WHAT IS NEEDED ▸ Look through the data below for the line with "J101 pin 1: +15V -> AC1", and transcribe it exactly together with each line after it up to and including the line with "R203: 33k (N_3, N_10) -> 33k (N_3, N_15)". Give nothing else.

DATA LISTING ▸
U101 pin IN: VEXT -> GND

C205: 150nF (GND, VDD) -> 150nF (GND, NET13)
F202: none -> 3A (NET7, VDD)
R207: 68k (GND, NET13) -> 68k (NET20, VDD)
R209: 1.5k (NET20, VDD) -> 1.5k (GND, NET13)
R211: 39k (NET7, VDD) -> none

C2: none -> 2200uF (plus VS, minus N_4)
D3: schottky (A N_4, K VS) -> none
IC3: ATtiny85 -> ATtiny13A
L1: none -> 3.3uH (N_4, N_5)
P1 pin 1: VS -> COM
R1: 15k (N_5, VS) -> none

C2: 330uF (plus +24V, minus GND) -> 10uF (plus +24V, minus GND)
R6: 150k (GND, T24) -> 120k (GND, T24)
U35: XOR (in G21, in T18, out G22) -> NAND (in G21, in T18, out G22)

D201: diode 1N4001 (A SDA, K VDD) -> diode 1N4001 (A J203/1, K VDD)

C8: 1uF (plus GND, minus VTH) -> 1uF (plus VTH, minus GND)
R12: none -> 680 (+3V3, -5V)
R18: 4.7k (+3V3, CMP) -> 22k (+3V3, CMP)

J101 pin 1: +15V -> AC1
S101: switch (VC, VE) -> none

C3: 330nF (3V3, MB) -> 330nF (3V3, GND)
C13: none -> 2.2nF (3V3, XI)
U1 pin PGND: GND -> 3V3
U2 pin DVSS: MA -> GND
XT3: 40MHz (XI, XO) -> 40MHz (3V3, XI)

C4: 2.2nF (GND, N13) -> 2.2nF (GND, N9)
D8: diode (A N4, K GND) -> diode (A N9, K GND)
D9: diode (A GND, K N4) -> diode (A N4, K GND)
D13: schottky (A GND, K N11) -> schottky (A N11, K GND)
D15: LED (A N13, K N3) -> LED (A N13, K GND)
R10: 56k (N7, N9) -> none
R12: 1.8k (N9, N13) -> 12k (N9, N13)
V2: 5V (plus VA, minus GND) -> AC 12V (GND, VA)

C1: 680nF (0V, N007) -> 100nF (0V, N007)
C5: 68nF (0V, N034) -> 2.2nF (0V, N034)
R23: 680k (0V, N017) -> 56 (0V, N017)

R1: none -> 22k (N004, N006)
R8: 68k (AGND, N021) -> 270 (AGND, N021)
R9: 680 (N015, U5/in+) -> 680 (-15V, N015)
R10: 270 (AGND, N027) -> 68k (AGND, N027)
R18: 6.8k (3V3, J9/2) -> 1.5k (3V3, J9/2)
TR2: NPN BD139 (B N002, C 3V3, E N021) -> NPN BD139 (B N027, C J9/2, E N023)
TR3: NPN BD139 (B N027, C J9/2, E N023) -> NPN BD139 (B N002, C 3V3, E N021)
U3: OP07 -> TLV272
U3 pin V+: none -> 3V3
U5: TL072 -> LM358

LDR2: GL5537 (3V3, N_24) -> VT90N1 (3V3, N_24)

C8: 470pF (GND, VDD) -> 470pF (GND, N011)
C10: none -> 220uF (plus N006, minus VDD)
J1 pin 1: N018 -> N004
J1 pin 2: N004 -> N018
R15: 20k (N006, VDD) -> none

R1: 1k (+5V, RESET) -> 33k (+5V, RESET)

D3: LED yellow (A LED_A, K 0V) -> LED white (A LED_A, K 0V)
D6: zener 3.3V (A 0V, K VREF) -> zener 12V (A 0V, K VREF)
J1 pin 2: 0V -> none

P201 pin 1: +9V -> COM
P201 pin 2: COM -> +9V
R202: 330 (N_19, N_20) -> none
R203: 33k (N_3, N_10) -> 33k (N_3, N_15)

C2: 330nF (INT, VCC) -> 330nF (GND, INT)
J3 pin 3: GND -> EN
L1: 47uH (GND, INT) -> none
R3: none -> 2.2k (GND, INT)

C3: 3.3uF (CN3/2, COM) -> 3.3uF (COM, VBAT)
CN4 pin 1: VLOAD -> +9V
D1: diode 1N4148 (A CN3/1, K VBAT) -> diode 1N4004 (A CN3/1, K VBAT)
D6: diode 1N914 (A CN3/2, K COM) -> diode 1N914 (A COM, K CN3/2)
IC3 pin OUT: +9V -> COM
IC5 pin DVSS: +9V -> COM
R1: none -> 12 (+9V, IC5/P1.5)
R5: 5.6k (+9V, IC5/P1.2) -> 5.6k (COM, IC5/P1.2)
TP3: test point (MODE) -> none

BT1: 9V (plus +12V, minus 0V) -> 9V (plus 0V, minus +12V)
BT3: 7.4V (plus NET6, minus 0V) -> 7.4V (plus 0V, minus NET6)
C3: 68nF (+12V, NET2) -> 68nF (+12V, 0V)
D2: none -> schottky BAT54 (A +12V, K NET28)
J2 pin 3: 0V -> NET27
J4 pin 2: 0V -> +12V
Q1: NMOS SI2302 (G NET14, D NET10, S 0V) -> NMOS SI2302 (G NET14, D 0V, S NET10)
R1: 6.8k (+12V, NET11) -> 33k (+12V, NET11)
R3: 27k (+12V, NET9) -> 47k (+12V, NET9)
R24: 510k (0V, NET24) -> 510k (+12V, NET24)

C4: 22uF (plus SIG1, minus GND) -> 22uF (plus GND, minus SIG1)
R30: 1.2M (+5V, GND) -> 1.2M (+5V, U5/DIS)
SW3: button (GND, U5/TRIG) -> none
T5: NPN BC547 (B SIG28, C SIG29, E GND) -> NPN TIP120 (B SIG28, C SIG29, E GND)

YOUR SOLUTION ▸
J101 pin 1: +15V -> AC1
S101: switch (VC, VE) -> none

C3: 330nF (3V3, MB) -> 330nF (3V3, GND)
C13: none -> 2.2nF (3V3, XI)
U1 pin PGND: GND -> 3V3
U2 pin DVSS: MA -> GND
XT3: 40MHz (XI, XO) -> 40MHz (3V3, XI)

C4: 2.2nF (GND, N13) -> 2.2nF (GND, N9)
D8: diode (A N4, K GND) -> diode (A N9, K GND)
D9: diode (A GND, K N4) -> diode (A N4, K GND)
D13: schottky (A GND, K N11) -> schottky (A N11, K GND)
D15: LED (A N13, K N3) -> LED (A N13, K GND)
R10: 56k (N7, N9) -> none
R12: 1.8k (N9, N13) -> 12k (N9, N13)
V2: 5V (plus VA, minus GND) -> AC 12V (GND, VA)

C1: 680nF (0V, N007) -> 100nF (0V, N007)
C5: 68nF (0V, N034) -> 2.2nF (0V, N034)
R23: 680k (0V, N017) -> 56 (0V, N017)

R1: none -> 22k (N004, N006)
R8: 68k (AGND, N021) -> 270 (AGND, N021)
R9: 680 (N015, U5/in+) -> 680 (-15V, N015)
R10: 270 (AGND, N027) -> 68k (AGND, N027)
R18: 6.8k (3V3, J9/2) -> 1.5k (3V3, J9/2)
TR2: NPN BD139 (B N002, C 3V3, E N021) -> NPN BD139 (B N027, C J9/2, E N023)
TR3: NPN BD139 (B N027, C J9/2, E N023) -> NPN BD139 (B N002, C 3V3, E N021)
U3: OP07 -> TLV272
U3 pin V+: none -> 3V3
U5: TL072 -> LM358

LDR2: GL5537 (3V3, N_24) -> VT90N1 (3V3, N_24)

C8: 470pF (GND, VDD) -> 470pF (GND, N011)
C10: none -> 220uF (plus N006, minus VDD)
J1 pin 1: N018 -> N004
J1 pin 2: N004 -> N018
R15: 20k (N006, VDD) -> none

R1: 1k (+5V, RESET) -> 33k (+5V, RESET)

D3: LED yellow (A LED_A, K 0V) -> LED white (A LED_A, K 0V)
D6: zener 3.3V (A 0V, K VREF) -> zener 12V (A 0V, K VREF)
J1 pin 2: 0V -> none

P201 pin 1: +9V -> COM
P201 pin 2: COM -> +9V
R202: 330 (N_19, N_20) -> none
R203: 33k (N_3, N_10) -> 33k (N_3, N_15)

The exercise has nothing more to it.